DATA IN THIS EXERCISE =
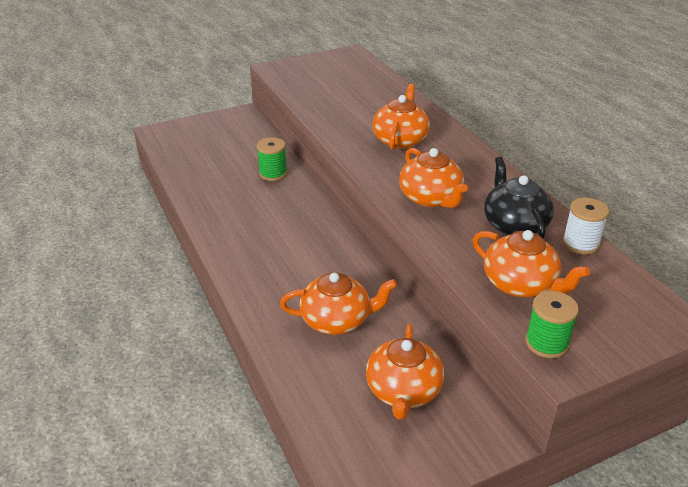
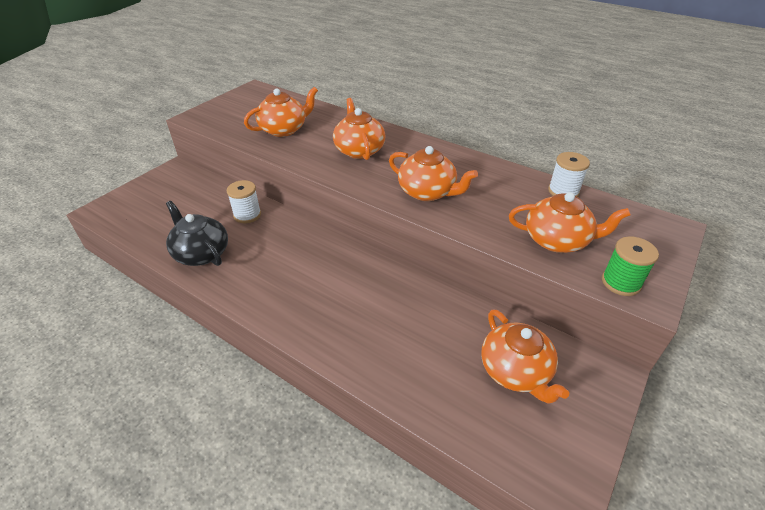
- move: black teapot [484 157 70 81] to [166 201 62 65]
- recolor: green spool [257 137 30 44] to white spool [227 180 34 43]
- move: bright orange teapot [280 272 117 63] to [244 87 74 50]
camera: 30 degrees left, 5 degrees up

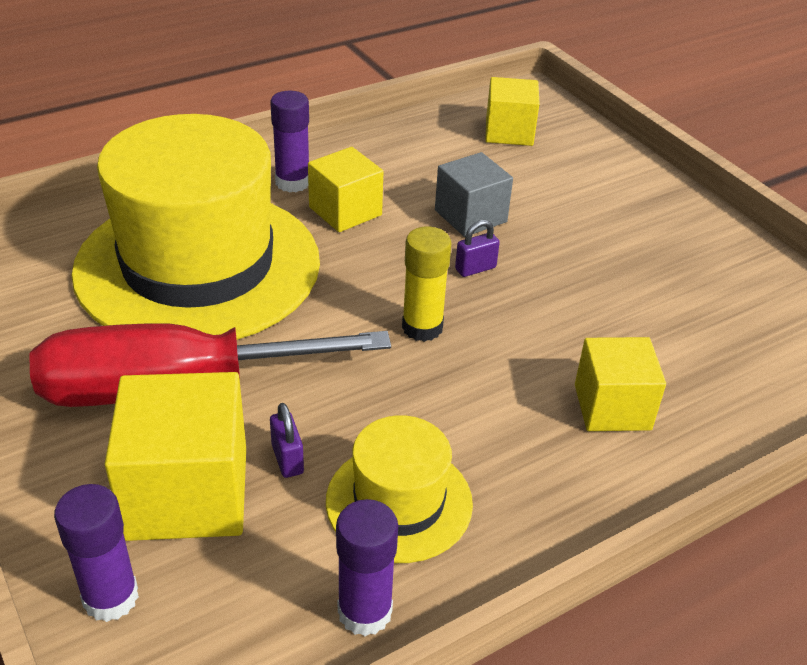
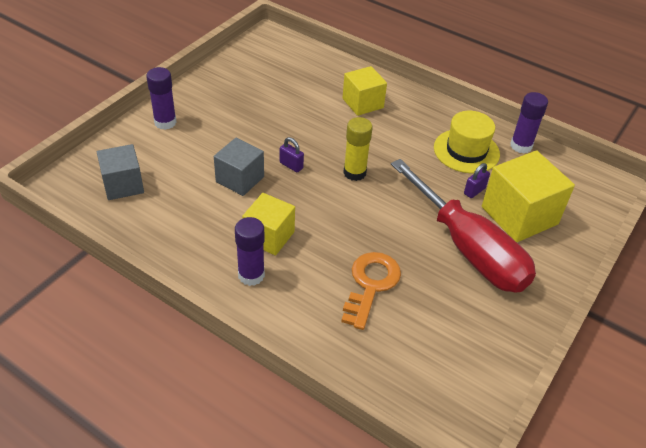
- recolor: yellow block [485 77 54 69] to ash-grey block [97 144 47 56]
- move: royal purple stick of glue [54 484 85 138] to [146 67 31 63]
- replace: yellow top hat [71 114 249 226] to bright orange latchkey [341 252 60 78]
camera: 115 degrees left, 5 degrees up

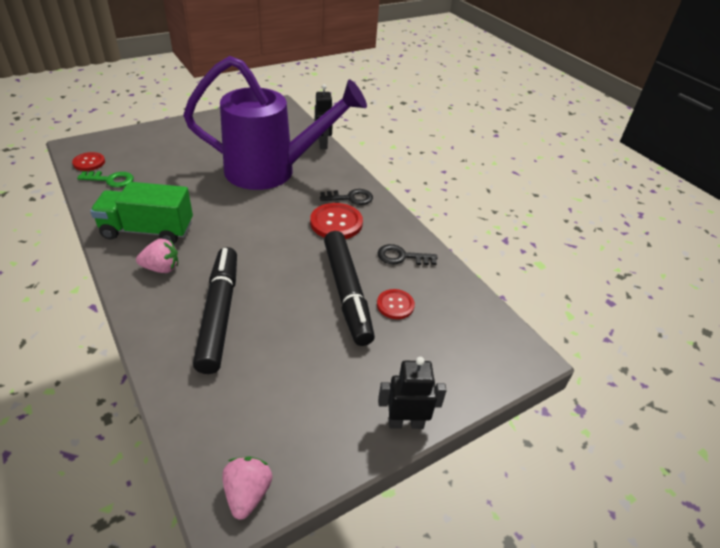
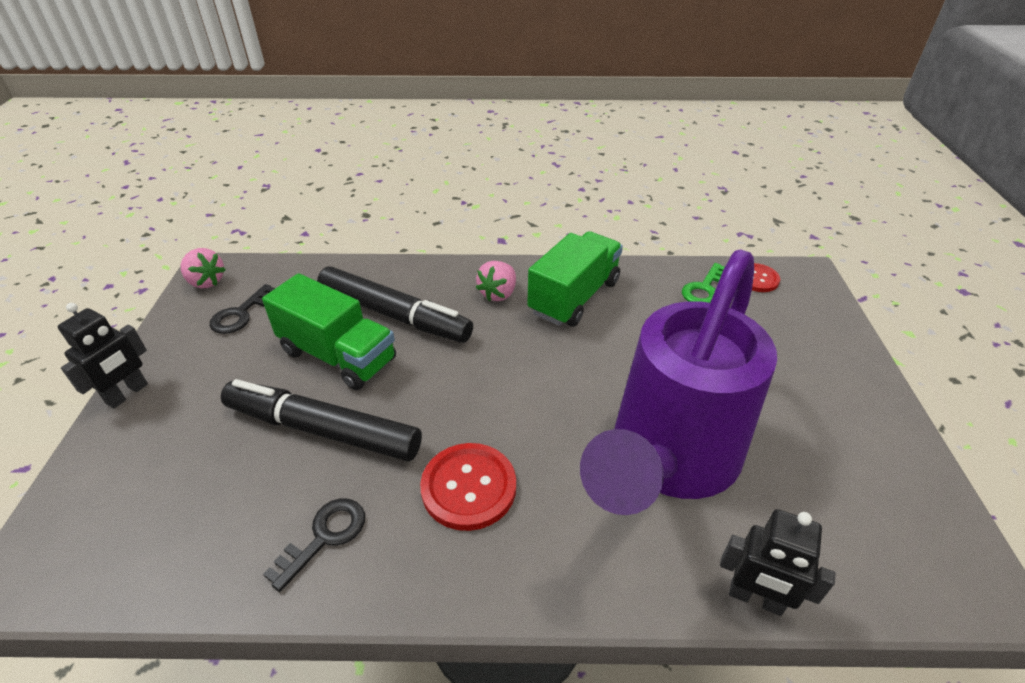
- move: black latchkey [320 189 53 16] to [210 284 65 50]
- insert: green truck [262 273 134 117]
- delete: crimson sewing button [377 289 38 30]
camera: 125 degrees right, 0 degrees up

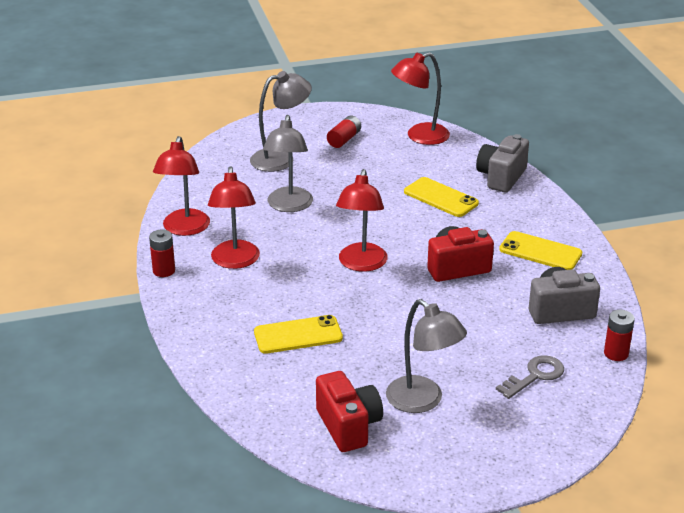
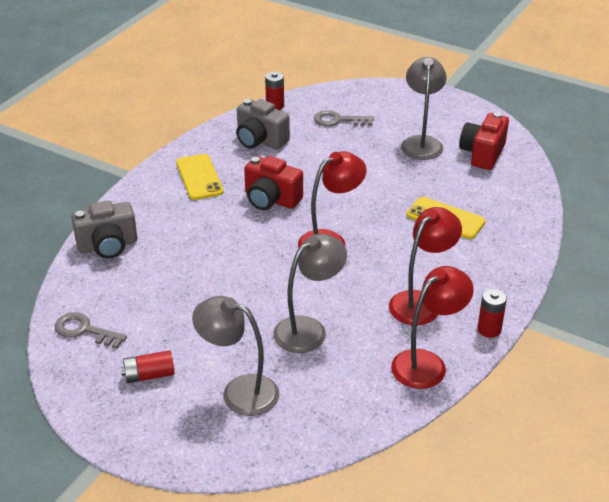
- replace: crimson lamp [391 52 59 93] to ash-grey latchkey [55 312 72 37]
- delete: yellow mobile phone [404 177 75 40]
camera: 135 degrees left, 5 degrees up

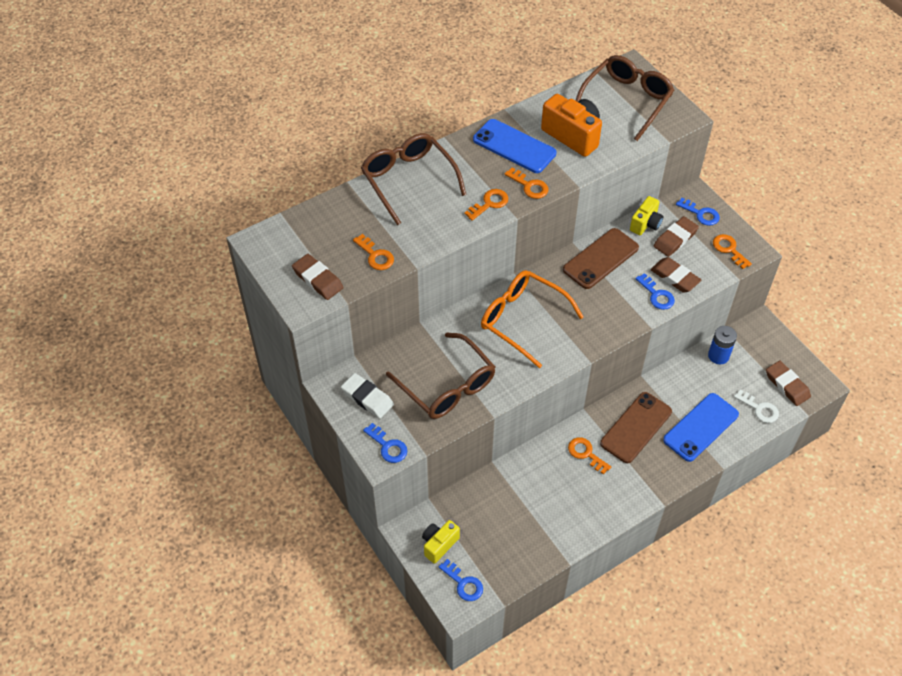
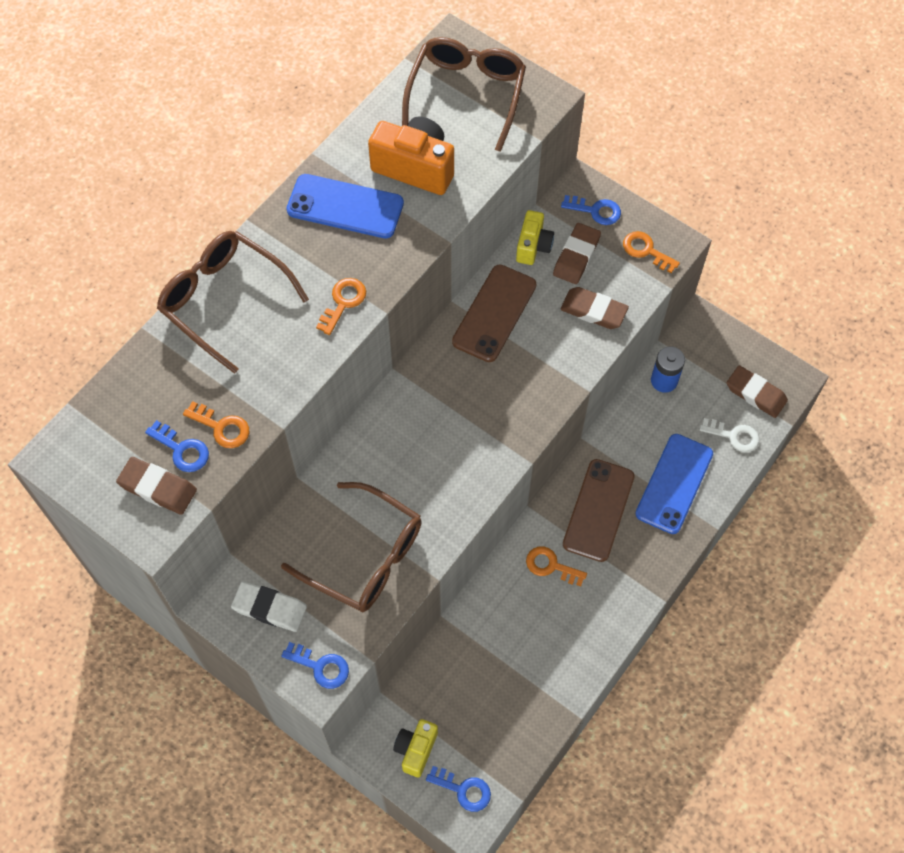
- move: cobalt latchkey [635 273 40 37] to [145 420 64 52]
- delete: bright orange eyeglasses [481 270 103 98]
- delete: bright orange latchkey [504 167 45 32]
camera: 20 degrees left, 10 degrees up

TASK STATEMENT = Print the line that contains "- delete: bright orange eyeglasses" and each line after it up to the end of the listing, exactly as written.

ANSWER TO THE PROBLEM =
- delete: bright orange eyeglasses [481 270 103 98]
- delete: bright orange latchkey [504 167 45 32]
camera: 20 degrees left, 10 degrees up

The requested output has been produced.